» **EXERCISE INSTRUCTIONS**
Output the data below in full, character for character.

» **SUPPLIED RECORDS**
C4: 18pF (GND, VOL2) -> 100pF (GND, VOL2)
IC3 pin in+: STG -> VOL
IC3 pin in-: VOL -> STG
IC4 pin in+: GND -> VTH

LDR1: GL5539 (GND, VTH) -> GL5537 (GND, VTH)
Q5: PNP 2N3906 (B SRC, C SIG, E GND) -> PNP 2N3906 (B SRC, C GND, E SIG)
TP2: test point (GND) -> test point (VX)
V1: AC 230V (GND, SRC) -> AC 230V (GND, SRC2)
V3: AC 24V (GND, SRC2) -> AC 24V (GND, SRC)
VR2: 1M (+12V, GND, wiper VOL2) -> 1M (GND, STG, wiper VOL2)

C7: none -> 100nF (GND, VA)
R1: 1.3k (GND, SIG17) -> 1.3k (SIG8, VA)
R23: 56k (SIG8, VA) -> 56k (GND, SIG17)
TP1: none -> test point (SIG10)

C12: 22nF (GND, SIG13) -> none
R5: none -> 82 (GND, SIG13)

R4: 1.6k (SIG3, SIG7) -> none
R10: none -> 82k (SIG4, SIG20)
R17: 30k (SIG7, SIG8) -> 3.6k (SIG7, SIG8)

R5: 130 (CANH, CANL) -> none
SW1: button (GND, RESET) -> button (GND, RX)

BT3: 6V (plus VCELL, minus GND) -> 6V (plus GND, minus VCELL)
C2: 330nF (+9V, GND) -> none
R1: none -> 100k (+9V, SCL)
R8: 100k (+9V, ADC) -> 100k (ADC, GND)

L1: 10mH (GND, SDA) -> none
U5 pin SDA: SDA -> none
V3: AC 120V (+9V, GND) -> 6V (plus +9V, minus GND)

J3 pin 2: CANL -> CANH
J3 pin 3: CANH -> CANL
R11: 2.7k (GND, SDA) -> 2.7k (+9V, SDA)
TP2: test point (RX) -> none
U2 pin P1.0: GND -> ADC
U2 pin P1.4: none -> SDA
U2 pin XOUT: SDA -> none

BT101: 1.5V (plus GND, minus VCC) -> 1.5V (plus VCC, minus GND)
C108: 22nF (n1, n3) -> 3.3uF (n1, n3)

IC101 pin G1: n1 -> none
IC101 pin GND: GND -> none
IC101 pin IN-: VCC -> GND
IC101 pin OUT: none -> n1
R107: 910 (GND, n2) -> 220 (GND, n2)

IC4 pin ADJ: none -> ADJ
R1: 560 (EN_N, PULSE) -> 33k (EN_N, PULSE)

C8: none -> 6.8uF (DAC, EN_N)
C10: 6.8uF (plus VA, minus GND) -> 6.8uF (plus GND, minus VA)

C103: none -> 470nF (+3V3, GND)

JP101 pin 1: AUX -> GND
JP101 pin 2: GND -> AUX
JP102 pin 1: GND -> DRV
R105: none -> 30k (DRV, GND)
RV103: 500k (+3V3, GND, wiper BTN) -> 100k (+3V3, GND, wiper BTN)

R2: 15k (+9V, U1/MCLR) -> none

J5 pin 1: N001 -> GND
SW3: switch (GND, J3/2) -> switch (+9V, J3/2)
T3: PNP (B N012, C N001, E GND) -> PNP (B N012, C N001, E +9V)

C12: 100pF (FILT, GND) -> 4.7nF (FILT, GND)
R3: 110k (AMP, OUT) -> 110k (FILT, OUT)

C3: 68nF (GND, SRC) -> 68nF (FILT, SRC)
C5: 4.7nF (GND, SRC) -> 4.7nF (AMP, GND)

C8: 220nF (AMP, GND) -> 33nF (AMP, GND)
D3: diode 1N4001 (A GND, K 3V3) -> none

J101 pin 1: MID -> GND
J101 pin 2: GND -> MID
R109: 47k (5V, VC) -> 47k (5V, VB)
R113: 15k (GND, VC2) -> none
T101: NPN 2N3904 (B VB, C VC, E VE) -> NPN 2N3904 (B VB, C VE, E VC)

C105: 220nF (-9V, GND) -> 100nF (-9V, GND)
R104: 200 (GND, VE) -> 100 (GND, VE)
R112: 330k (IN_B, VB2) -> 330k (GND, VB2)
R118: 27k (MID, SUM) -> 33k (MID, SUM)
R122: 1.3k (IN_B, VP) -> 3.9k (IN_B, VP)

» **EXERCISE RESPONSE**
C4: 18pF (GND, VOL2) -> 100pF (GND, VOL2)
IC3 pin in+: STG -> VOL
IC3 pin in-: VOL -> STG
IC4 pin in+: GND -> VTH

LDR1: GL5539 (GND, VTH) -> GL5537 (GND, VTH)
Q5: PNP 2N3906 (B SRC, C SIG, E GND) -> PNP 2N3906 (B SRC, C GND, E SIG)
TP2: test point (GND) -> test point (VX)
V1: AC 230V (GND, SRC) -> AC 230V (GND, SRC2)
V3: AC 24V (GND, SRC2) -> AC 24V (GND, SRC)
VR2: 1M (+12V, GND, wiper VOL2) -> 1M (GND, STG, wiper VOL2)

C7: none -> 100nF (GND, VA)
R1: 1.3k (GND, SIG17) -> 1.3k (SIG8, VA)
R23: 56k (SIG8, VA) -> 56k (GND, SIG17)
TP1: none -> test point (SIG10)

C12: 22nF (GND, SIG13) -> none
R5: none -> 82 (GND, SIG13)

R4: 1.6k (SIG3, SIG7) -> none
R10: none -> 82k (SIG4, SIG20)
R17: 30k (SIG7, SIG8) -> 3.6k (SIG7, SIG8)

R5: 130 (CANH, CANL) -> none
SW1: button (GND, RESET) -> button (GND, RX)

BT3: 6V (plus VCELL, minus GND) -> 6V (plus GND, minus VCELL)
C2: 330nF (+9V, GND) -> none
R1: none -> 100k (+9V, SCL)
R8: 100k (+9V, ADC) -> 100k (ADC, GND)

L1: 10mH (GND, SDA) -> none
U5 pin SDA: SDA -> none
V3: AC 120V (+9V, GND) -> 6V (plus +9V, minus GND)

J3 pin 2: CANL -> CANH
J3 pin 3: CANH -> CANL
R11: 2.7k (GND, SDA) -> 2.7k (+9V, SDA)
TP2: test point (RX) -> none
U2 pin P1.0: GND -> ADC
U2 pin P1.4: none -> SDA
U2 pin XOUT: SDA -> none

BT101: 1.5V (plus GND, minus VCC) -> 1.5V (plus VCC, minus GND)
C108: 22nF (n1, n3) -> 3.3uF (n1, n3)

IC101 pin G1: n1 -> none
IC101 pin GND: GND -> none
IC101 pin IN-: VCC -> GND
IC101 pin OUT: none -> n1
R107: 910 (GND, n2) -> 220 (GND, n2)

IC4 pin ADJ: none -> ADJ
R1: 560 (EN_N, PULSE) -> 33k (EN_N, PULSE)

C8: none -> 6.8uF (DAC, EN_N)
C10: 6.8uF (plus VA, minus GND) -> 6.8uF (plus GND, minus VA)

C103: none -> 470nF (+3V3, GND)

JP101 pin 1: AUX -> GND
JP101 pin 2: GND -> AUX
JP102 pin 1: GND -> DRV
R105: none -> 30k (DRV, GND)
RV103: 500k (+3V3, GND, wiper BTN) -> 100k (+3V3, GND, wiper BTN)

R2: 15k (+9V, U1/MCLR) -> none

J5 pin 1: N001 -> GND
SW3: switch (GND, J3/2) -> switch (+9V, J3/2)
T3: PNP (B N012, C N001, E GND) -> PNP (B N012, C N001, E +9V)

C12: 100pF (FILT, GND) -> 4.7nF (FILT, GND)
R3: 110k (AMP, OUT) -> 110k (FILT, OUT)

C3: 68nF (GND, SRC) -> 68nF (FILT, SRC)
C5: 4.7nF (GND, SRC) -> 4.7nF (AMP, GND)

C8: 220nF (AMP, GND) -> 33nF (AMP, GND)
D3: diode 1N4001 (A GND, K 3V3) -> none

J101 pin 1: MID -> GND
J101 pin 2: GND -> MID
R109: 47k (5V, VC) -> 47k (5V, VB)
R113: 15k (GND, VC2) -> none
T101: NPN 2N3904 (B VB, C VC, E VE) -> NPN 2N3904 (B VB, C VE, E VC)

C105: 220nF (-9V, GND) -> 100nF (-9V, GND)
R104: 200 (GND, VE) -> 100 (GND, VE)
R112: 330k (IN_B, VB2) -> 330k (GND, VB2)
R118: 27k (MID, SUM) -> 33k (MID, SUM)
R122: 1.3k (IN_B, VP) -> 3.9k (IN_B, VP)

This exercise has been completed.